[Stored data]
= = =
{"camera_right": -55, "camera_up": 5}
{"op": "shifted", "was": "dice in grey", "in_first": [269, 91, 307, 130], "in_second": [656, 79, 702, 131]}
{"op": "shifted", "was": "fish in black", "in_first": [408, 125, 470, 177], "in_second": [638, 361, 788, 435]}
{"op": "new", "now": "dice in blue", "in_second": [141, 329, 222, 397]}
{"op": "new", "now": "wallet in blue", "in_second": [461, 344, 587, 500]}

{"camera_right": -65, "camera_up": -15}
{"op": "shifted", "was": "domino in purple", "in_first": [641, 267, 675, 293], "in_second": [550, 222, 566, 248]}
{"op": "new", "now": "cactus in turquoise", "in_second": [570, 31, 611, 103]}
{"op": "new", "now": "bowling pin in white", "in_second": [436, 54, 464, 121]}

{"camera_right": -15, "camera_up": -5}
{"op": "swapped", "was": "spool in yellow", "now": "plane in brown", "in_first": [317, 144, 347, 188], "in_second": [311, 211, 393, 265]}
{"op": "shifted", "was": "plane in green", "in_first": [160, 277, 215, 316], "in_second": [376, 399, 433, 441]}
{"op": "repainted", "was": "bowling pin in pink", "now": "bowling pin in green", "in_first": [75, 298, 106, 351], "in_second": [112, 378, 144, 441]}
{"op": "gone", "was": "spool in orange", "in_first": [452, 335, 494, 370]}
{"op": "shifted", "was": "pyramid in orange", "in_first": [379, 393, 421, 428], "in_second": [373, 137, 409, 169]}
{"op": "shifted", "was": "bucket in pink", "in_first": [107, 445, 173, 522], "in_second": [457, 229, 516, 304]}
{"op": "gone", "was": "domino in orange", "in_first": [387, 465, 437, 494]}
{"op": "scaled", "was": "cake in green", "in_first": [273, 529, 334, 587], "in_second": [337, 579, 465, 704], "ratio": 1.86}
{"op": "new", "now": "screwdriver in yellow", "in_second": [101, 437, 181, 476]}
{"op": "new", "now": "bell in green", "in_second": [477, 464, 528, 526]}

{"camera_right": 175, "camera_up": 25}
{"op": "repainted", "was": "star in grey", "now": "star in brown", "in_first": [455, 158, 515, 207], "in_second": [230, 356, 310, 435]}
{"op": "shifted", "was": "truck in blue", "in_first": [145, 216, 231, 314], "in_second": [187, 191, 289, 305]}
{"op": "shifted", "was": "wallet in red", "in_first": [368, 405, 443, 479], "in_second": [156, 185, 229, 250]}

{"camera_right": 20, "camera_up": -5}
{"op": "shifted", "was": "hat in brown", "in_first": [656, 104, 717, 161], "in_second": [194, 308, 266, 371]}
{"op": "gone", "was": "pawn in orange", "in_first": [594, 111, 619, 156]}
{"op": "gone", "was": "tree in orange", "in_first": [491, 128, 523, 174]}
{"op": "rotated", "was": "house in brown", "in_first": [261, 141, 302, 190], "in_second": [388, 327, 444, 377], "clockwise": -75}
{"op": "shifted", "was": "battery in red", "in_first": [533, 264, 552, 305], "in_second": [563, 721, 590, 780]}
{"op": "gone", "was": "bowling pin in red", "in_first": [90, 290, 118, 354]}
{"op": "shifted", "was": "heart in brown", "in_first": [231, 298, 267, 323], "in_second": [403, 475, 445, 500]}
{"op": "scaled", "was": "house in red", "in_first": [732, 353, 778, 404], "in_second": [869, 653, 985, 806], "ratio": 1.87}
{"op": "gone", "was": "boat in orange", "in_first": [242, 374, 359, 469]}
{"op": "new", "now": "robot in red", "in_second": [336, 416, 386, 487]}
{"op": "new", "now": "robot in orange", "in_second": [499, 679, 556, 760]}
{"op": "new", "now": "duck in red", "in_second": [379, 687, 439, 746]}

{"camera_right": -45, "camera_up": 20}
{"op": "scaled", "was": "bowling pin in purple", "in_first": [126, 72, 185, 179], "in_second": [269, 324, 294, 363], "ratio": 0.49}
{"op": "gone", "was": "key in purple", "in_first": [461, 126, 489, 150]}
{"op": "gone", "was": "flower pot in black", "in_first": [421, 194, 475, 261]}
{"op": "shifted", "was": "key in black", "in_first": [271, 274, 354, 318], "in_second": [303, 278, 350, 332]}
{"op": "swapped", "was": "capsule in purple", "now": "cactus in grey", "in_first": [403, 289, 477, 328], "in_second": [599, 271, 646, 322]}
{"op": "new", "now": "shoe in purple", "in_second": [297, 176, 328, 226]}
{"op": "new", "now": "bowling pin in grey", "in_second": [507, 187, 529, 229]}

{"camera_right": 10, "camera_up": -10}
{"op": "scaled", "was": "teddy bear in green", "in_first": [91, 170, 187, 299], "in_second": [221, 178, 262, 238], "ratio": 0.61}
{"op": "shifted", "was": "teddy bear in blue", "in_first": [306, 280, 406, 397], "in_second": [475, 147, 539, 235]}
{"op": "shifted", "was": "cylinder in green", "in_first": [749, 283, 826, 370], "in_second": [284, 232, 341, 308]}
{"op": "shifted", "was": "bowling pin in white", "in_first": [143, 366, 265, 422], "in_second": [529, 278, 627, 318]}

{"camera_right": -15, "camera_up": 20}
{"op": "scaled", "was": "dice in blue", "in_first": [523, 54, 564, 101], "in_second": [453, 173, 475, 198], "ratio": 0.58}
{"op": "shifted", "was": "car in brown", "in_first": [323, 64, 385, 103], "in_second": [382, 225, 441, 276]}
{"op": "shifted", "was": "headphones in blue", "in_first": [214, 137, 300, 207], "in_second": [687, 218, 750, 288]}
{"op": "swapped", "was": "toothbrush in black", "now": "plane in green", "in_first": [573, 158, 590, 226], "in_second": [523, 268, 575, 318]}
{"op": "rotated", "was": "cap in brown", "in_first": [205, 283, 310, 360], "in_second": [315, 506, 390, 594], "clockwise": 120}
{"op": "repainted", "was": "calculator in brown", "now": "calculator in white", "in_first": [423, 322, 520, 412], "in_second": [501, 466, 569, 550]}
= = =
=== WORK TO BE COMPLETED ===
Would you please return all of the data exactly?

=== EXERCISE SOLUTION ===
{"camera_right": -55, "camera_up": 5}
{"op": "shifted", "was": "dice in grey", "in_first": [269, 91, 307, 130], "in_second": [656, 79, 702, 131]}
{"op": "shifted", "was": "fish in black", "in_first": [408, 125, 470, 177], "in_second": [638, 361, 788, 435]}
{"op": "new", "now": "dice in blue", "in_second": [141, 329, 222, 397]}
{"op": "new", "now": "wallet in blue", "in_second": [461, 344, 587, 500]}

{"camera_right": -65, "camera_up": -15}
{"op": "shifted", "was": "domino in purple", "in_first": [641, 267, 675, 293], "in_second": [550, 222, 566, 248]}
{"op": "new", "now": "cactus in turquoise", "in_second": [570, 31, 611, 103]}
{"op": "new", "now": "bowling pin in white", "in_second": [436, 54, 464, 121]}

{"camera_right": -15, "camera_up": -5}
{"op": "swapped", "was": "spool in yellow", "now": "plane in brown", "in_first": [317, 144, 347, 188], "in_second": [311, 211, 393, 265]}
{"op": "shifted", "was": "plane in green", "in_first": [160, 277, 215, 316], "in_second": [376, 399, 433, 441]}
{"op": "repainted", "was": "bowling pin in pink", "now": "bowling pin in green", "in_first": [75, 298, 106, 351], "in_second": [112, 378, 144, 441]}
{"op": "gone", "was": "spool in orange", "in_first": [452, 335, 494, 370]}
{"op": "shifted", "was": "pyramid in orange", "in_first": [379, 393, 421, 428], "in_second": [373, 137, 409, 169]}
{"op": "shifted", "was": "bucket in pink", "in_first": [107, 445, 173, 522], "in_second": [457, 229, 516, 304]}
{"op": "gone", "was": "domino in orange", "in_first": [387, 465, 437, 494]}
{"op": "scaled", "was": "cake in green", "in_first": [273, 529, 334, 587], "in_second": [337, 579, 465, 704], "ratio": 1.86}
{"op": "new", "now": "screwdriver in yellow", "in_second": [101, 437, 181, 476]}
{"op": "new", "now": "bell in green", "in_second": [477, 464, 528, 526]}

{"camera_right": 175, "camera_up": 25}
{"op": "repainted", "was": "star in grey", "now": "star in brown", "in_first": [455, 158, 515, 207], "in_second": [230, 356, 310, 435]}
{"op": "shifted", "was": "truck in blue", "in_first": [145, 216, 231, 314], "in_second": [187, 191, 289, 305]}
{"op": "shifted", "was": "wallet in red", "in_first": [368, 405, 443, 479], "in_second": [156, 185, 229, 250]}

{"camera_right": 20, "camera_up": -5}
{"op": "shifted", "was": "hat in brown", "in_first": [656, 104, 717, 161], "in_second": [194, 308, 266, 371]}
{"op": "gone", "was": "pawn in orange", "in_first": [594, 111, 619, 156]}
{"op": "gone", "was": "tree in orange", "in_first": [491, 128, 523, 174]}
{"op": "rotated", "was": "house in brown", "in_first": [261, 141, 302, 190], "in_second": [388, 327, 444, 377], "clockwise": -75}
{"op": "shifted", "was": "battery in red", "in_first": [533, 264, 552, 305], "in_second": [563, 721, 590, 780]}
{"op": "gone", "was": "bowling pin in red", "in_first": [90, 290, 118, 354]}
{"op": "shifted", "was": "heart in brown", "in_first": [231, 298, 267, 323], "in_second": [403, 475, 445, 500]}
{"op": "scaled", "was": "house in red", "in_first": [732, 353, 778, 404], "in_second": [869, 653, 985, 806], "ratio": 1.87}
{"op": "gone", "was": "boat in orange", "in_first": [242, 374, 359, 469]}
{"op": "new", "now": "robot in red", "in_second": [336, 416, 386, 487]}
{"op": "new", "now": "robot in orange", "in_second": [499, 679, 556, 760]}
{"op": "new", "now": "duck in red", "in_second": [379, 687, 439, 746]}

{"camera_right": -45, "camera_up": 20}
{"op": "scaled", "was": "bowling pin in purple", "in_first": [126, 72, 185, 179], "in_second": [269, 324, 294, 363], "ratio": 0.49}
{"op": "gone", "was": "key in purple", "in_first": [461, 126, 489, 150]}
{"op": "gone", "was": "flower pot in black", "in_first": [421, 194, 475, 261]}
{"op": "shifted", "was": "key in black", "in_first": [271, 274, 354, 318], "in_second": [303, 278, 350, 332]}
{"op": "swapped", "was": "capsule in purple", "now": "cactus in grey", "in_first": [403, 289, 477, 328], "in_second": [599, 271, 646, 322]}
{"op": "new", "now": "shoe in purple", "in_second": [297, 176, 328, 226]}
{"op": "new", "now": "bowling pin in grey", "in_second": [507, 187, 529, 229]}

{"camera_right": 10, "camera_up": -10}
{"op": "scaled", "was": "teddy bear in green", "in_first": [91, 170, 187, 299], "in_second": [221, 178, 262, 238], "ratio": 0.61}
{"op": "shifted", "was": "teddy bear in blue", "in_first": [306, 280, 406, 397], "in_second": [475, 147, 539, 235]}
{"op": "shifted", "was": "cylinder in green", "in_first": [749, 283, 826, 370], "in_second": [284, 232, 341, 308]}
{"op": "shifted", "was": "bowling pin in white", "in_first": [143, 366, 265, 422], "in_second": [529, 278, 627, 318]}

{"camera_right": -15, "camera_up": 20}
{"op": "scaled", "was": "dice in blue", "in_first": [523, 54, 564, 101], "in_second": [453, 173, 475, 198], "ratio": 0.58}
{"op": "shifted", "was": "car in brown", "in_first": [323, 64, 385, 103], "in_second": [382, 225, 441, 276]}
{"op": "shifted", "was": "headphones in blue", "in_first": [214, 137, 300, 207], "in_second": [687, 218, 750, 288]}
{"op": "swapped", "was": "toothbrush in black", "now": "plane in green", "in_first": [573, 158, 590, 226], "in_second": [523, 268, 575, 318]}
{"op": "rotated", "was": "cap in brown", "in_first": [205, 283, 310, 360], "in_second": [315, 506, 390, 594], "clockwise": 120}
{"op": "repainted", "was": "calculator in brown", "now": "calculator in white", "in_first": [423, 322, 520, 412], "in_second": [501, 466, 569, 550]}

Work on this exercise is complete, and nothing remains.